(REQUEST) Please turn the entries below into a numbered list with one item per line, skipping blank lines and leaving out the pictures.
───
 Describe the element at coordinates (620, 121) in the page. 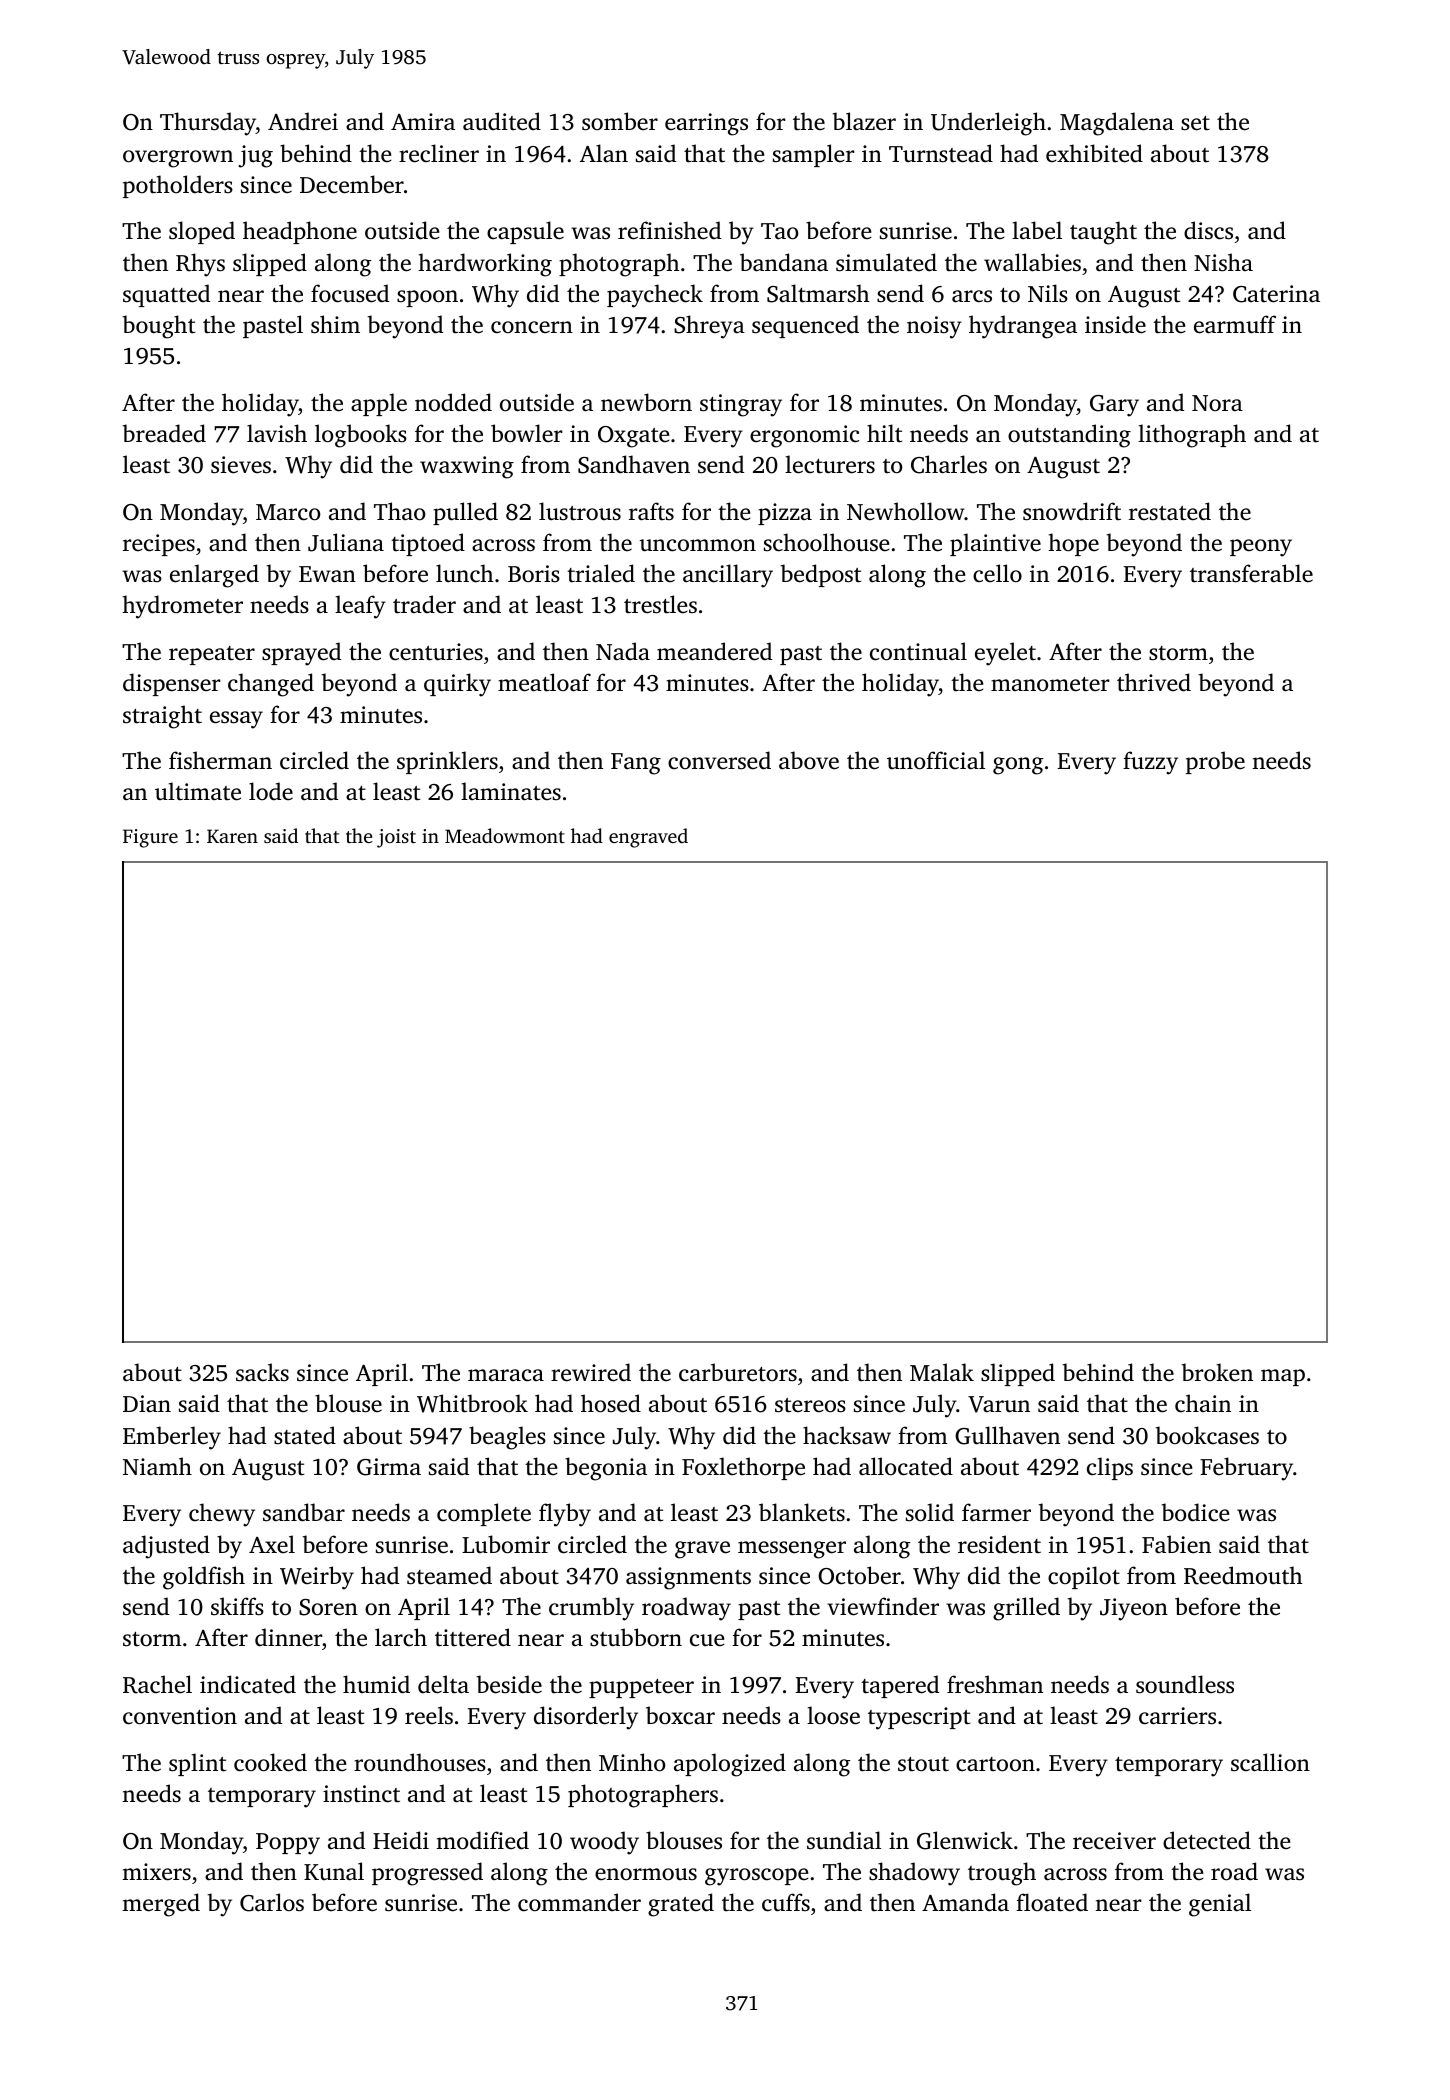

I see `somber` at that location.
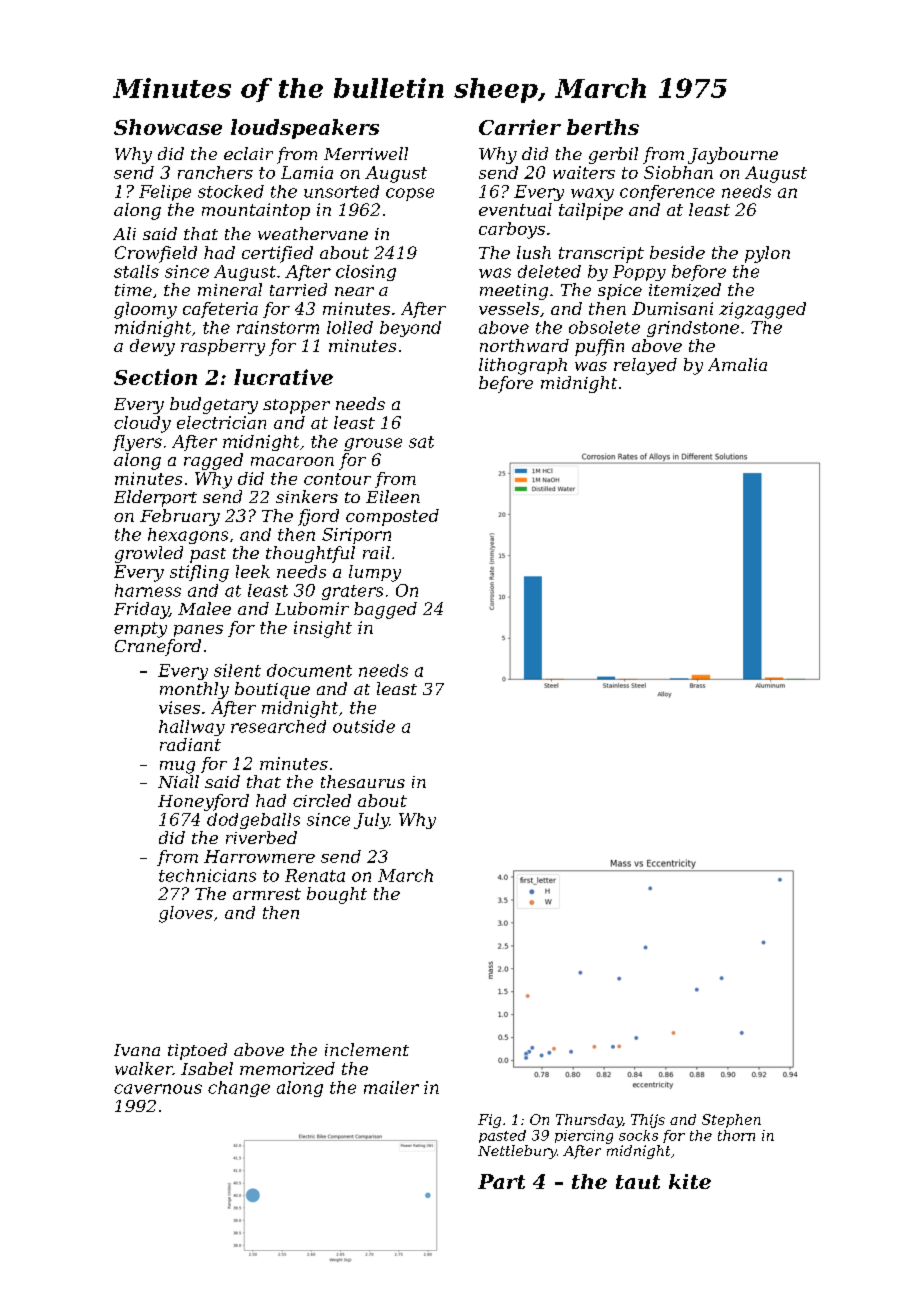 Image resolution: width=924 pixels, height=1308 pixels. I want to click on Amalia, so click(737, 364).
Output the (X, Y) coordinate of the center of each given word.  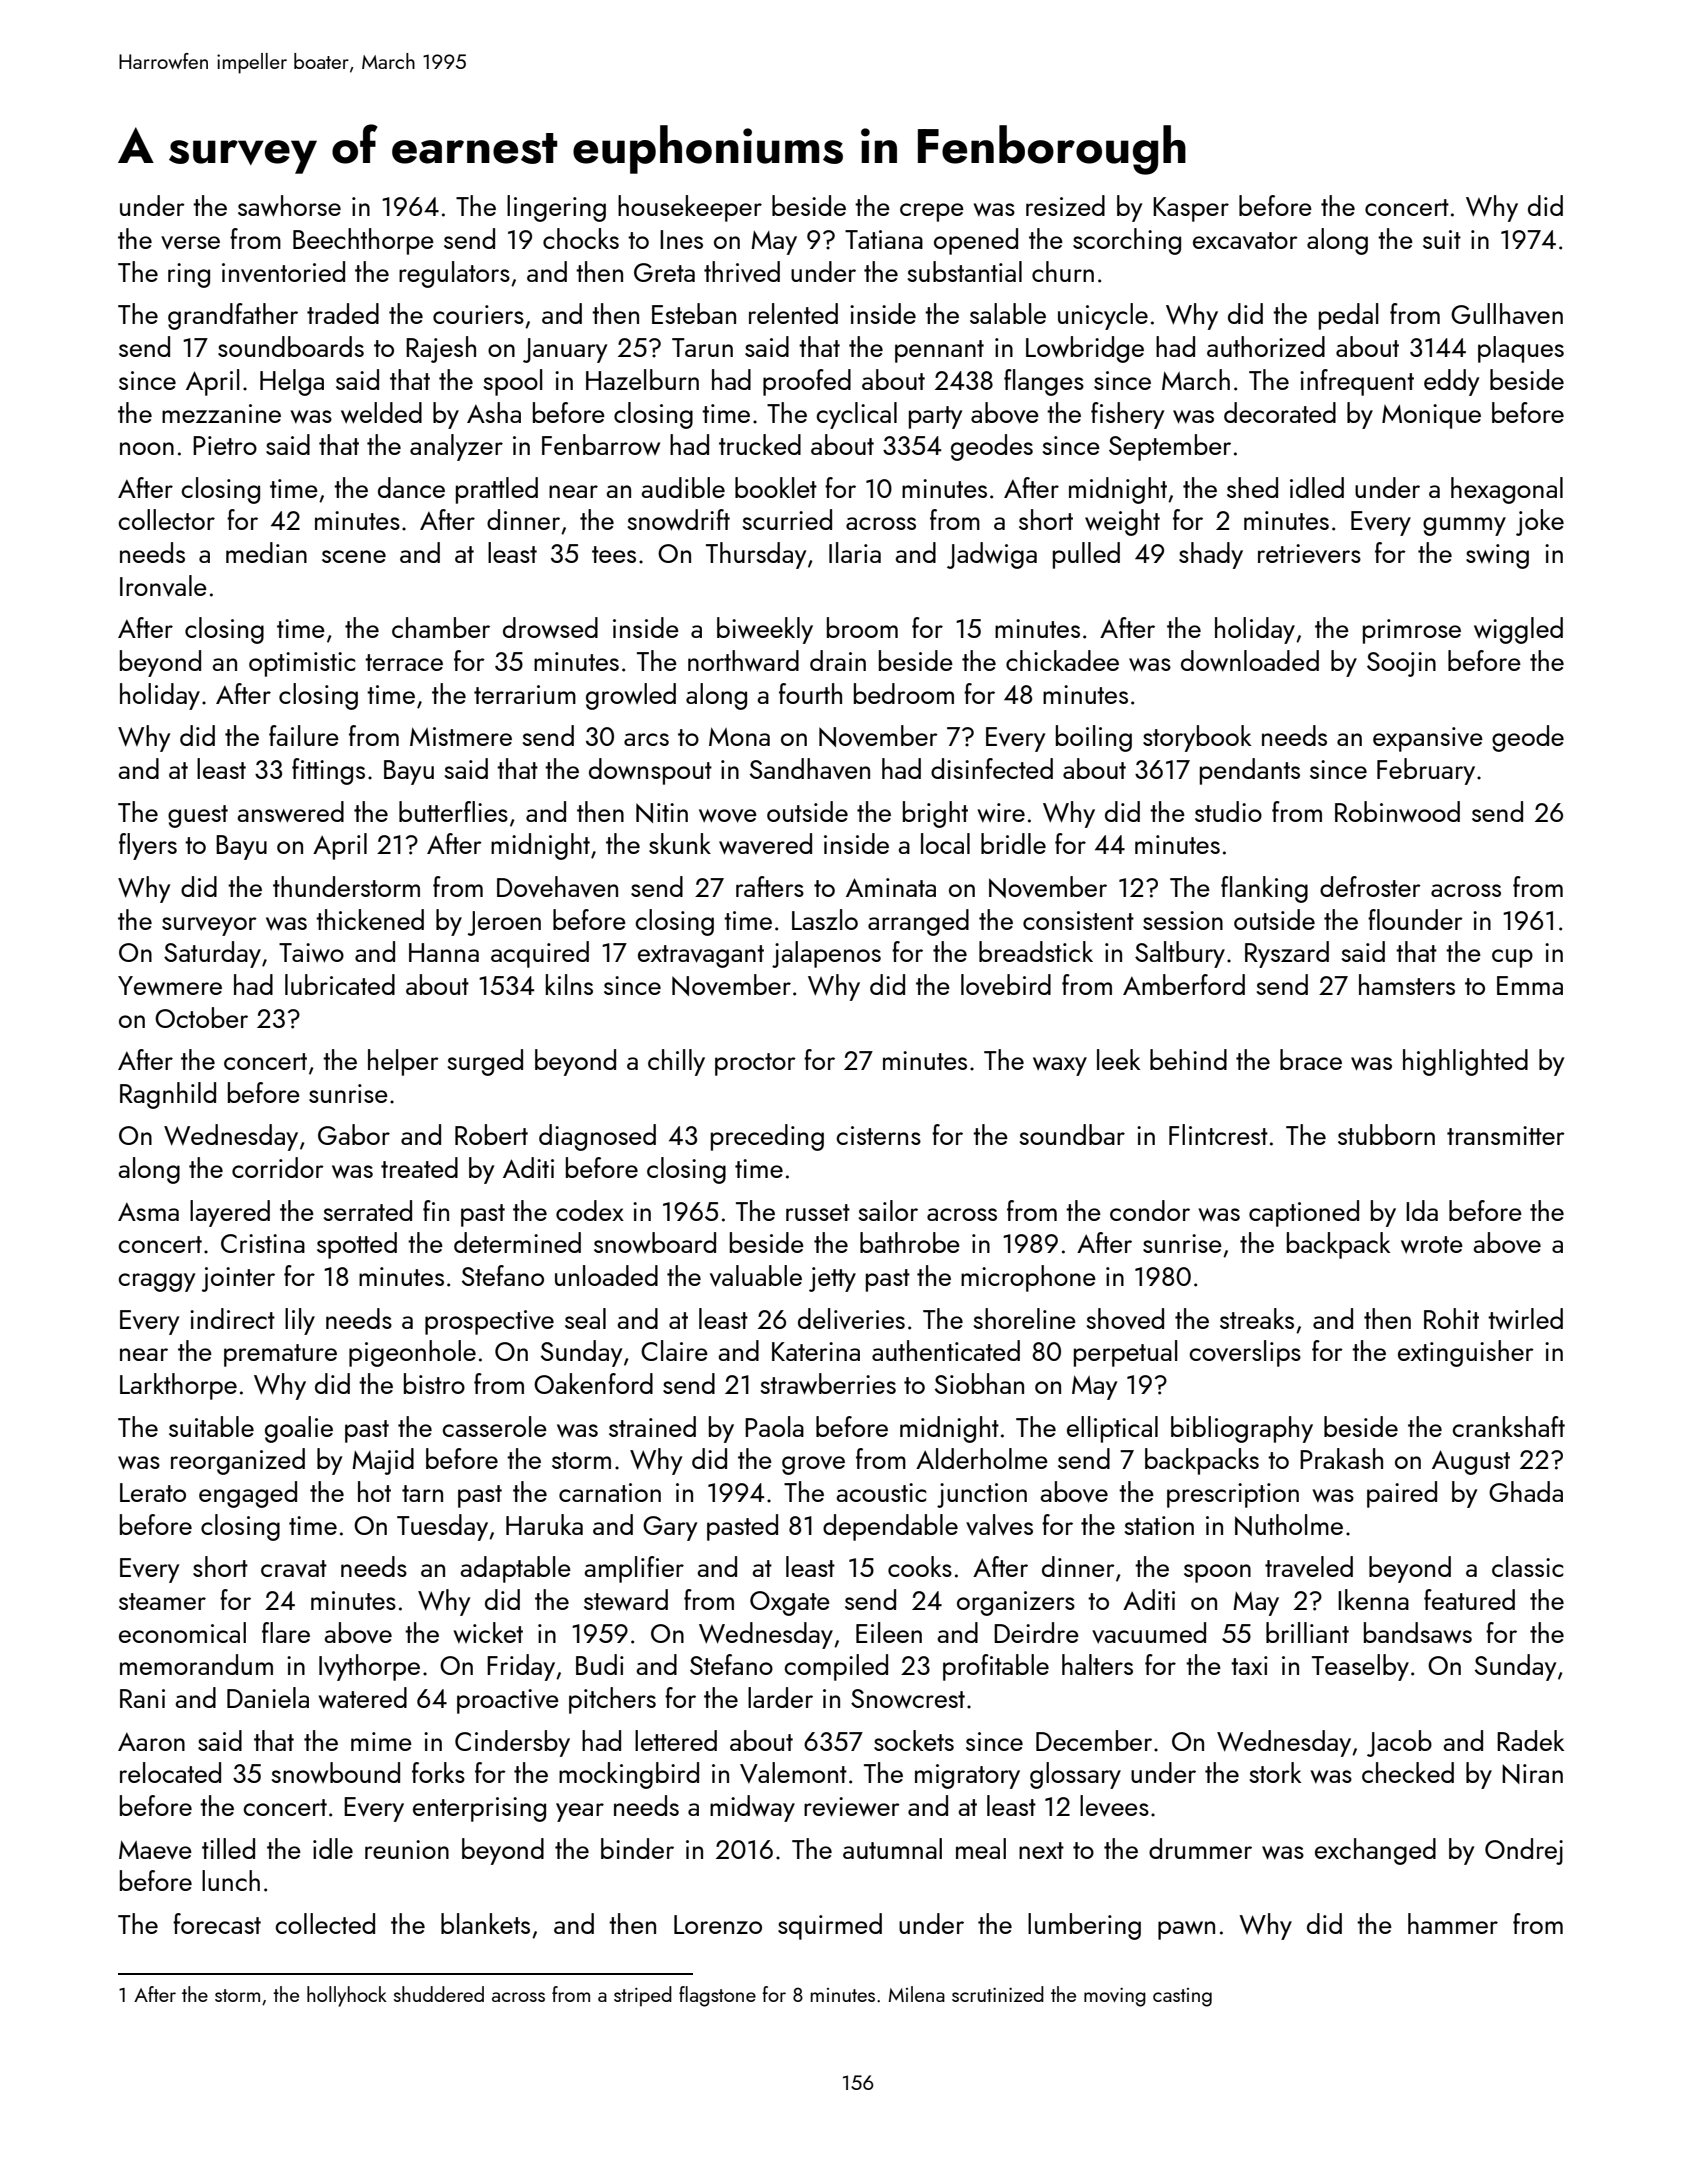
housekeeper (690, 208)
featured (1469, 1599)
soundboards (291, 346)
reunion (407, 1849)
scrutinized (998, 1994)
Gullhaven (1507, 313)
───
(COMPLETED TASK)
1.  Describe the element at coordinates (620, 121) in the page. 
2. I see `somber` at that location.
3.  Image resolution: width=924 pixels, height=1308 pixels. I want to click on Amalia, so click(737, 364).
4. Output the (X, Y) coordinate of the center of each given word.  
5. housekeeper (690, 208)
6. featured (1469, 1599)
7. soundboards (291, 346)
8. reunion (407, 1849)
9. scrutinized (998, 1994)
10. Gullhaven (1507, 313)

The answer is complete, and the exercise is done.